(Geometric object motion data)

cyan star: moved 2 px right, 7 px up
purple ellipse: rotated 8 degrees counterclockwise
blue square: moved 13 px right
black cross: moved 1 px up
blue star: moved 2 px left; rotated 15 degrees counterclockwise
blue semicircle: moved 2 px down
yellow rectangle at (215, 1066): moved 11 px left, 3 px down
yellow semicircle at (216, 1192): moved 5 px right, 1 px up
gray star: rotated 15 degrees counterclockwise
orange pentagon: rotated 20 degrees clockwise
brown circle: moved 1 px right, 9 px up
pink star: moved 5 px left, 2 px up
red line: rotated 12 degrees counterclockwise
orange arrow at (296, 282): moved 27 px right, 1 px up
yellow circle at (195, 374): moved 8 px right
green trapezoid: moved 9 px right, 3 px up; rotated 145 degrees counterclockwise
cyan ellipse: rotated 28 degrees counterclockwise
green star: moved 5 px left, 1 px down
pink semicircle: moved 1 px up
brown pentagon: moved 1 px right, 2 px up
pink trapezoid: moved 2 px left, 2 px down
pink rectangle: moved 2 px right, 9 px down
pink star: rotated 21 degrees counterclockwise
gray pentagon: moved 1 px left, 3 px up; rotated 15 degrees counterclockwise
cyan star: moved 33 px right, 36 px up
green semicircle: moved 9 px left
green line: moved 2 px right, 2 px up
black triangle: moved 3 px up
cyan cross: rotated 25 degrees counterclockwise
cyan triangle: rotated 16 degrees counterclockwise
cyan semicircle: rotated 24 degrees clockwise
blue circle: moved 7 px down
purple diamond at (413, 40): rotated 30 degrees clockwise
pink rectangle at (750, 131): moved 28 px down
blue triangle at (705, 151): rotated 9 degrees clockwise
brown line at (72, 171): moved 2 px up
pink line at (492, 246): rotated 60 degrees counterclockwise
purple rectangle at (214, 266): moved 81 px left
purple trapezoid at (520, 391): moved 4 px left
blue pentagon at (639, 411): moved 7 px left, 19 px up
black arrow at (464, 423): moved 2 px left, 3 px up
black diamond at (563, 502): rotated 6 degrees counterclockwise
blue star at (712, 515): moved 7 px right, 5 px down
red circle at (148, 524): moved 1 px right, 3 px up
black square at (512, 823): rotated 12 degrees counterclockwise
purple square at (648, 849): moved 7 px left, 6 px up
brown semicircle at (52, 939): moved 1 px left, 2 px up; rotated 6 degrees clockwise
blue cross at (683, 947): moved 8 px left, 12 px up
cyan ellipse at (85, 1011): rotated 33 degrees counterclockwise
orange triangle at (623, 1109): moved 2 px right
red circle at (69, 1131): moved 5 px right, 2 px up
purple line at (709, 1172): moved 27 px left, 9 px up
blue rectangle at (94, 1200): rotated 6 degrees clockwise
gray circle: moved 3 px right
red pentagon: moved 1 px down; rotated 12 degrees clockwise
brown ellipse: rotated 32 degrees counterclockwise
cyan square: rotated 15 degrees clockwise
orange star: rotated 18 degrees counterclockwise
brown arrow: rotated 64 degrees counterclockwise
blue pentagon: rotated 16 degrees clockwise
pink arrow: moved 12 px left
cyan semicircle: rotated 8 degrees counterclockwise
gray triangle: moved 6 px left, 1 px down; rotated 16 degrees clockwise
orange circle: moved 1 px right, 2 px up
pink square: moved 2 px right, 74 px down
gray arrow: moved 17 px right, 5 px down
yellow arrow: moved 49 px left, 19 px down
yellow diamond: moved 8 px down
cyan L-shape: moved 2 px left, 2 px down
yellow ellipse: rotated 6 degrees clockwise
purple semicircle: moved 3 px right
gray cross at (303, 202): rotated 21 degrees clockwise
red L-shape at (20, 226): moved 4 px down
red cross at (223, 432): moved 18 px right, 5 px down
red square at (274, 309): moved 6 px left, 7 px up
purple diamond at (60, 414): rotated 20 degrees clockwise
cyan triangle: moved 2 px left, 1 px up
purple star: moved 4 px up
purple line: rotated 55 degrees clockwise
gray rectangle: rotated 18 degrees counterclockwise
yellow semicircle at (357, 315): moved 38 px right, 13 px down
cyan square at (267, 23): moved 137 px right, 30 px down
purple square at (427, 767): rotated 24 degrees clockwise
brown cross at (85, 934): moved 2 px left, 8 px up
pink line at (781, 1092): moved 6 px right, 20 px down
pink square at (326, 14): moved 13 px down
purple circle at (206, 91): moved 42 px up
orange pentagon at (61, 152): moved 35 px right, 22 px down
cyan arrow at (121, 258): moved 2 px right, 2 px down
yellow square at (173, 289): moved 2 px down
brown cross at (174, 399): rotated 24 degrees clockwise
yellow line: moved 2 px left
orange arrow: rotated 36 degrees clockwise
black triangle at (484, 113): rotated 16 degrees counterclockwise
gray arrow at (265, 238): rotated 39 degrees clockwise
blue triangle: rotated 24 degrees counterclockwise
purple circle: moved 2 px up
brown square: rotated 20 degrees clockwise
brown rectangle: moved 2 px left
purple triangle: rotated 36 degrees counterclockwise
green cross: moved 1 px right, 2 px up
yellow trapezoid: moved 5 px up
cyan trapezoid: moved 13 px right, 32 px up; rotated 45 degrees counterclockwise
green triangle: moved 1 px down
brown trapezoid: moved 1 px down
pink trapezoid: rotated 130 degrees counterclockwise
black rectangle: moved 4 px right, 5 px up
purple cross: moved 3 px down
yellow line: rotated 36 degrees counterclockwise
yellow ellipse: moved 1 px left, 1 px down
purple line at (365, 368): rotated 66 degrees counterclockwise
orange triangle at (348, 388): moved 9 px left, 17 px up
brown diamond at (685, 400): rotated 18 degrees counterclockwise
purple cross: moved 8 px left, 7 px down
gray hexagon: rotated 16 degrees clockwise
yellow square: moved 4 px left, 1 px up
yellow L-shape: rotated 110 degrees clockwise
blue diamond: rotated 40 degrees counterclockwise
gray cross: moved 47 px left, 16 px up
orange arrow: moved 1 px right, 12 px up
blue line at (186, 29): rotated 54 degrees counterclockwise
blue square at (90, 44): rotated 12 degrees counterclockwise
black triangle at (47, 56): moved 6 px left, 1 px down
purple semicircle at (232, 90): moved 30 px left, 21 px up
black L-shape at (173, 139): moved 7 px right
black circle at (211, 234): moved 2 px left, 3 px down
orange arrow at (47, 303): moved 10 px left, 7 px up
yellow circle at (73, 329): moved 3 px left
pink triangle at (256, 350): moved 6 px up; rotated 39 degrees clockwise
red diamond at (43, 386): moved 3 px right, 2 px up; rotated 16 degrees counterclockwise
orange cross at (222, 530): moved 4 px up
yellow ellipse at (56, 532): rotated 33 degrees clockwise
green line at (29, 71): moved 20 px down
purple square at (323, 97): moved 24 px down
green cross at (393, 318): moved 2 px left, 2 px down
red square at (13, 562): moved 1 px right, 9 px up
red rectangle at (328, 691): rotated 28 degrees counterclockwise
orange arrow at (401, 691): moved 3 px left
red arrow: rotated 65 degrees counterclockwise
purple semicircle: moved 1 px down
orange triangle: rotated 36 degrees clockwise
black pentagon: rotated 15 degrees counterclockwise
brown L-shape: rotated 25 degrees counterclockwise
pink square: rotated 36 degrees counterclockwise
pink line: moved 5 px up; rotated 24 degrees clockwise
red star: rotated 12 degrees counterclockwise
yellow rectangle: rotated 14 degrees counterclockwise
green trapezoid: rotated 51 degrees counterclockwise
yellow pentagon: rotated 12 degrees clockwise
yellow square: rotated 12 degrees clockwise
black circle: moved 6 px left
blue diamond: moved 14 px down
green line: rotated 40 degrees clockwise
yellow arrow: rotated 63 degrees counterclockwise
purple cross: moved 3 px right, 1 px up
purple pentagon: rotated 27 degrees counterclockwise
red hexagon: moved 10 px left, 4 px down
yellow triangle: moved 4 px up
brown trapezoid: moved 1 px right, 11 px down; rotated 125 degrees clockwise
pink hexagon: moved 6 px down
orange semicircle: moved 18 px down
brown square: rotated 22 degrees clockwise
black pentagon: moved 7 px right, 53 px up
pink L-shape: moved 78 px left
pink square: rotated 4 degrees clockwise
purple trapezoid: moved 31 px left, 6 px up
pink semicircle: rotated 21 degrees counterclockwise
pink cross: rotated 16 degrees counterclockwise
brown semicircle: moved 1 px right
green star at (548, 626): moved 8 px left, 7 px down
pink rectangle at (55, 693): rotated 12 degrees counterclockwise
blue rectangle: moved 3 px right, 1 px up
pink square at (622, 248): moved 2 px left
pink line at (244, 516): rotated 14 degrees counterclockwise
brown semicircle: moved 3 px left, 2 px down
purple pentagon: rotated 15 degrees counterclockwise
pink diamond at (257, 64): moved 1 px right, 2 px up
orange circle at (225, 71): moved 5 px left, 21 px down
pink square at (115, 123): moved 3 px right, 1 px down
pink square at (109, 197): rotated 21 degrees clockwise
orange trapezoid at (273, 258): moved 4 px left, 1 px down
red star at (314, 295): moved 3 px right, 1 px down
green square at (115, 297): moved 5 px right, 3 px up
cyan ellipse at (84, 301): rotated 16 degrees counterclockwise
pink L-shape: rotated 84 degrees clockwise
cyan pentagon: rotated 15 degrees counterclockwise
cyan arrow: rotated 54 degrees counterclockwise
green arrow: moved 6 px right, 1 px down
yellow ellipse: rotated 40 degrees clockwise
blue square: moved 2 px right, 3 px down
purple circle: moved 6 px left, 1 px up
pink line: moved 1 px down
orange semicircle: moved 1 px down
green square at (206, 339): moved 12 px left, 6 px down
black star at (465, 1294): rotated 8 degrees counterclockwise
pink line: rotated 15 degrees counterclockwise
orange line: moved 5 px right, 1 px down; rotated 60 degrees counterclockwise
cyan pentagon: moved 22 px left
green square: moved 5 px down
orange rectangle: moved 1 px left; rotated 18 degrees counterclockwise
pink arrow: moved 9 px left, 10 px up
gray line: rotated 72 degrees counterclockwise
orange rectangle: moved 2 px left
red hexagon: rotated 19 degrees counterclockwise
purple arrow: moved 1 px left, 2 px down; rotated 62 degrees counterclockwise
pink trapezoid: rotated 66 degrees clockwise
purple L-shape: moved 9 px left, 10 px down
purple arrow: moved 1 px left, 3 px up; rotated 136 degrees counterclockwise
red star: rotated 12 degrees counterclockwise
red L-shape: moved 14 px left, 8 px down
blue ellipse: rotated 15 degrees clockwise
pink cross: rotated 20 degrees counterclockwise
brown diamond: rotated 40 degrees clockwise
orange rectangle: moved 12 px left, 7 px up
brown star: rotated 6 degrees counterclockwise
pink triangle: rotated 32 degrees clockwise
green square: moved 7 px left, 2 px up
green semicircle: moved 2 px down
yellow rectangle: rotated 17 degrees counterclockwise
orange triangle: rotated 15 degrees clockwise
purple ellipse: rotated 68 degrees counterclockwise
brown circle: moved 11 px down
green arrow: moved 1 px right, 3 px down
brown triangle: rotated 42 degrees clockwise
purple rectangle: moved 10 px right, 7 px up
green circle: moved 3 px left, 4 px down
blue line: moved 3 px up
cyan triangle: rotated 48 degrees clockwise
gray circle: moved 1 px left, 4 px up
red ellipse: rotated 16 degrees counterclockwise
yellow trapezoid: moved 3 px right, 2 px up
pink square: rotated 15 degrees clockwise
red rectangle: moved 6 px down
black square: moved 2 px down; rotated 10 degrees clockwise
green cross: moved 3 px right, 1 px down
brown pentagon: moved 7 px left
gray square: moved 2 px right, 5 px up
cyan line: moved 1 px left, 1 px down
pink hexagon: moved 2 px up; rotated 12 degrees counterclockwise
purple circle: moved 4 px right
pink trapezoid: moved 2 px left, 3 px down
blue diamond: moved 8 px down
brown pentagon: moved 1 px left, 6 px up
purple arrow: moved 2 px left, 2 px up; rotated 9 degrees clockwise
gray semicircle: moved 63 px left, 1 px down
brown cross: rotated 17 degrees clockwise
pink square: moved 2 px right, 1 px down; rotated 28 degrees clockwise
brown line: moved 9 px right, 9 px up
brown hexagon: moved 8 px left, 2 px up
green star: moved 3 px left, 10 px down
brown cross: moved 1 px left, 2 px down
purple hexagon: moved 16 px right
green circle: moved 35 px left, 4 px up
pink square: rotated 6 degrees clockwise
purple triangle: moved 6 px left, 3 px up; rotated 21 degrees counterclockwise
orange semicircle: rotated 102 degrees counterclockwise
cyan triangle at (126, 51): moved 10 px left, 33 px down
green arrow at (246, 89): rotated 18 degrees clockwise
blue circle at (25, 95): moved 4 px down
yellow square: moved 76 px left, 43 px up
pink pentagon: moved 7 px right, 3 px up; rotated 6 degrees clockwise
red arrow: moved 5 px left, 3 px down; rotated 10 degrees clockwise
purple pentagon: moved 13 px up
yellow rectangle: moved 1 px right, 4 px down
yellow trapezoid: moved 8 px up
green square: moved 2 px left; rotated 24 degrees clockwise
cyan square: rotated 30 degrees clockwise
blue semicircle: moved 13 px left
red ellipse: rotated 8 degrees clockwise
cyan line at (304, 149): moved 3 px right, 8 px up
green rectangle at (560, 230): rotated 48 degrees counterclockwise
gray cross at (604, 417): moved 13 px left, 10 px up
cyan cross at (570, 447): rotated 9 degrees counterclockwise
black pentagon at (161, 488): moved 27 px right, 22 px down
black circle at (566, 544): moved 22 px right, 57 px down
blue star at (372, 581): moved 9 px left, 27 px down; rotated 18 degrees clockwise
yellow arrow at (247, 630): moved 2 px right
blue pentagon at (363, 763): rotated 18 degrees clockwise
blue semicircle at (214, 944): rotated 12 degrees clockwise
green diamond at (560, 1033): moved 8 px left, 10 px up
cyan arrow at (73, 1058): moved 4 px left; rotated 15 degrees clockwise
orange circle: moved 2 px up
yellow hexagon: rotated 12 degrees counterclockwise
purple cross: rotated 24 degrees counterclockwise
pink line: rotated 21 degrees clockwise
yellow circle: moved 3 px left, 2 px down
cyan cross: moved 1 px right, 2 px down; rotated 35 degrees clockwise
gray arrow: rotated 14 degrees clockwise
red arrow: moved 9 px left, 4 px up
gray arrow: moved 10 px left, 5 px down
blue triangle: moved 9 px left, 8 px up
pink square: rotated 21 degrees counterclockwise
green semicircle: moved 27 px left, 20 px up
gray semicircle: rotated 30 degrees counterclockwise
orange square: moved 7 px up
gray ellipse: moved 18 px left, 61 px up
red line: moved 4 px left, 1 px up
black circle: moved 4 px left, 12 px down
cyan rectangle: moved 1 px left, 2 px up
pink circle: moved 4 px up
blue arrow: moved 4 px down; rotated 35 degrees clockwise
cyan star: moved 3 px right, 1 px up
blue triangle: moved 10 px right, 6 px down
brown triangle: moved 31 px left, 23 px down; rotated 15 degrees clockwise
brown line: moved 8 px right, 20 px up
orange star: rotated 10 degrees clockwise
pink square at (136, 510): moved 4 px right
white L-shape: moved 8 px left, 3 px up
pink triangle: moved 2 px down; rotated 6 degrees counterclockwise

— EXERCISE BRIEF —
Every line above that holds the word "shape" is to be found and copied.

— ANSWER TO THE PROBLEM —
cyan L-shape: moved 2 px left, 2 px down
red L-shape at (20, 226): moved 4 px down
yellow L-shape: rotated 110 degrees clockwise
black L-shape at (173, 139): moved 7 px right
brown L-shape: rotated 25 degrees counterclockwise
pink L-shape: moved 78 px left
pink L-shape: rotated 84 degrees clockwise
purple L-shape: moved 9 px left, 10 px down
red L-shape: moved 14 px left, 8 px down
white L-shape: moved 8 px left, 3 px up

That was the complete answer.